_Exercise goal_.
Reproduce all of the data below word for word, leaving out the pictures.

##### Supplied information #####

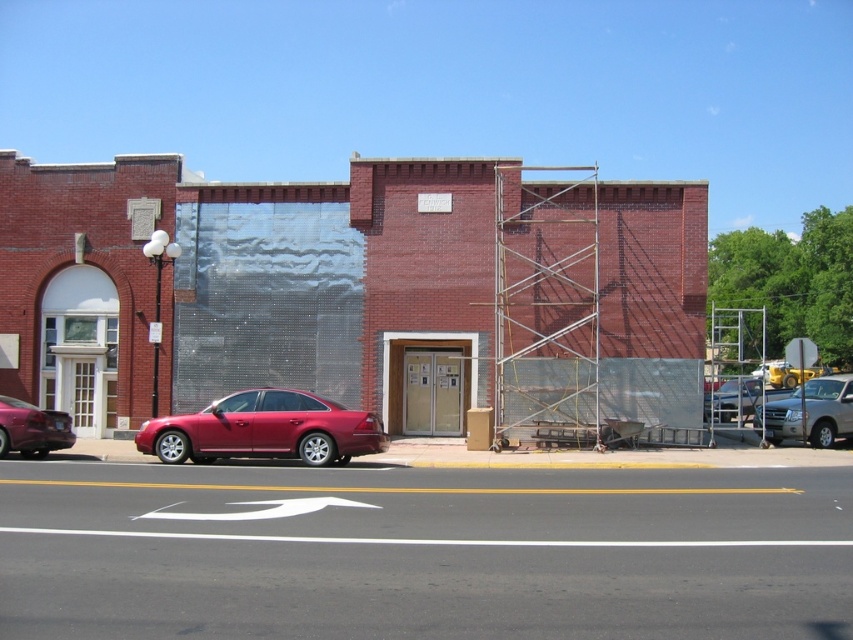
Question: Which object is positioned closest to the shiny red sedan at lower left?

Choices:
 (A) metallic silver truck at center
 (B) matte red sedan at center

Answer: (B)

Question: Which object is positioned closest to the shiny red sedan at lower left?

Choices:
 (A) brick building at center
 (B) metallic silver truck at center

Answer: (A)

Question: Can you confirm if shiny red sedan at lower left is smaller than metallic silver sedan at right?

Choices:
 (A) no
 (B) yes

Answer: (B)

Question: Is metallic scaffolding at right thinner than metallic silver sedan at right?

Choices:
 (A) yes
 (B) no

Answer: (B)

Question: Can you confirm if metallic silver truck at center is wider than metallic silver sedan at right?

Choices:
 (A) yes
 (B) no

Answer: (B)

Question: Among these points, which one is nearest to the camera?

Choices:
 (A) (709, 419)
 (B) (20, 433)
 (C) (534, 273)

Answer: (B)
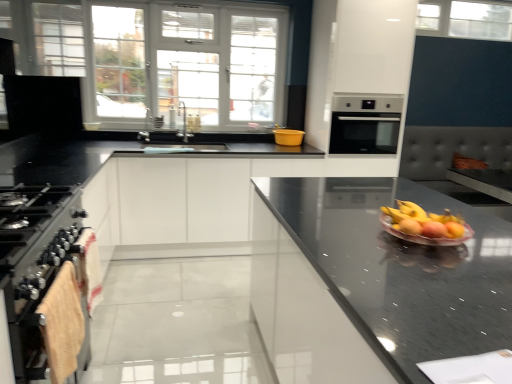
Question: Is black glossy countertop at center shorter than clear glass window at upper center, placed as the 2th window when sorted from left to right?

Choices:
 (A) no
 (B) yes

Answer: (A)

Question: From the image's perspective, is black glossy countertop at center located beneath clear glass window at upper center, marked as the 2th window in a bottom-to-top arrangement?

Choices:
 (A) no
 (B) yes

Answer: (B)

Question: Considering the relative sizes of black glossy countertop at center and clear glass window at upper center, placed as the 2th window when sorted from left to right, in the image provided, is black glossy countertop at center thinner than clear glass window at upper center, placed as the 2th window when sorted from left to right,?

Choices:
 (A) no
 (B) yes

Answer: (A)

Question: Is black glossy countertop at center with clear glass window at upper center, placed as the 2th window when sorted from left to right?

Choices:
 (A) no
 (B) yes

Answer: (A)

Question: Does black glossy countertop at center have a larger size compared to clear glass window at upper center, the first window positioned from the top?

Choices:
 (A) yes
 (B) no

Answer: (A)

Question: Can you confirm if black glossy countertop at center is positioned to the right of clear glass window at upper center, placed as the 2th window when sorted from left to right?

Choices:
 (A) yes
 (B) no

Answer: (B)

Question: Does stainless steel oven at left have a smaller size compared to shiny glass bowl of mixed fruits at center-right?

Choices:
 (A) no
 (B) yes

Answer: (A)

Question: Is stainless steel oven at left shorter than shiny glass bowl of mixed fruits at center-right?

Choices:
 (A) yes
 (B) no

Answer: (B)

Question: From a real-world perspective, does stainless steel oven at left sit lower than shiny glass bowl of mixed fruits at center-right?

Choices:
 (A) yes
 (B) no

Answer: (A)

Question: Considering the relative sizes of stainless steel oven at left and shiny glass bowl of mixed fruits at center-right in the image provided, is stainless steel oven at left bigger than shiny glass bowl of mixed fruits at center-right?

Choices:
 (A) no
 (B) yes

Answer: (B)

Question: Is stainless steel oven at left far from shiny glass bowl of mixed fruits at center-right?

Choices:
 (A) no
 (B) yes

Answer: (B)

Question: Is stainless steel oven at left taller than shiny glass bowl of mixed fruits at center-right?

Choices:
 (A) yes
 (B) no

Answer: (A)

Question: From the image's perspective, is satin silver oven at center above black glossy countertop at center?

Choices:
 (A) no
 (B) yes

Answer: (B)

#####

_Written response_.
Question: Which object is positioned closest to the shiny red sedan at lower left?

Choices:
 (A) metallic silver truck at center
 (B) matte red sedan at center

Answer: (B)

Question: Which object is positioned closest to the shiny red sedan at lower left?

Choices:
 (A) brick building at center
 (B) metallic silver truck at center

Answer: (A)

Question: Can you confirm if shiny red sedan at lower left is smaller than metallic silver sedan at right?

Choices:
 (A) no
 (B) yes

Answer: (B)

Question: Is metallic scaffolding at right thinner than metallic silver sedan at right?

Choices:
 (A) yes
 (B) no

Answer: (B)

Question: Can you confirm if metallic silver truck at center is wider than metallic silver sedan at right?

Choices:
 (A) yes
 (B) no

Answer: (B)

Question: Among these points, which one is nearest to the camera?

Choices:
 (A) (709, 419)
 (B) (20, 433)
 (C) (534, 273)

Answer: (B)
Question: Is black glossy countertop at center shorter than clear glass window at upper center, placed as the 2th window when sorted from left to right?

Choices:
 (A) no
 (B) yes

Answer: (A)

Question: From the image's perspective, is black glossy countertop at center located beneath clear glass window at upper center, marked as the 2th window in a bottom-to-top arrangement?

Choices:
 (A) no
 (B) yes

Answer: (B)

Question: Considering the relative sizes of black glossy countertop at center and clear glass window at upper center, placed as the 2th window when sorted from left to right, in the image provided, is black glossy countertop at center thinner than clear glass window at upper center, placed as the 2th window when sorted from left to right,?

Choices:
 (A) no
 (B) yes

Answer: (A)

Question: Is black glossy countertop at center with clear glass window at upper center, placed as the 2th window when sorted from left to right?

Choices:
 (A) no
 (B) yes

Answer: (A)

Question: Does black glossy countertop at center have a larger size compared to clear glass window at upper center, the first window positioned from the top?

Choices:
 (A) yes
 (B) no

Answer: (A)

Question: Can you confirm if black glossy countertop at center is positioned to the right of clear glass window at upper center, placed as the 2th window when sorted from left to right?

Choices:
 (A) yes
 (B) no

Answer: (B)

Question: Does stainless steel oven at left have a smaller size compared to shiny glass bowl of mixed fruits at center-right?

Choices:
 (A) no
 (B) yes

Answer: (A)

Question: Is stainless steel oven at left shorter than shiny glass bowl of mixed fruits at center-right?

Choices:
 (A) yes
 (B) no

Answer: (B)

Question: From a real-world perspective, does stainless steel oven at left sit lower than shiny glass bowl of mixed fruits at center-right?

Choices:
 (A) yes
 (B) no

Answer: (A)

Question: Considering the relative sizes of stainless steel oven at left and shiny glass bowl of mixed fruits at center-right in the image provided, is stainless steel oven at left bigger than shiny glass bowl of mixed fruits at center-right?

Choices:
 (A) no
 (B) yes

Answer: (B)

Question: Is stainless steel oven at left far from shiny glass bowl of mixed fruits at center-right?

Choices:
 (A) no
 (B) yes

Answer: (B)

Question: Is stainless steel oven at left taller than shiny glass bowl of mixed fruits at center-right?

Choices:
 (A) yes
 (B) no

Answer: (A)

Question: From the image's perspective, is satin silver oven at center above black glossy countertop at center?

Choices:
 (A) no
 (B) yes

Answer: (B)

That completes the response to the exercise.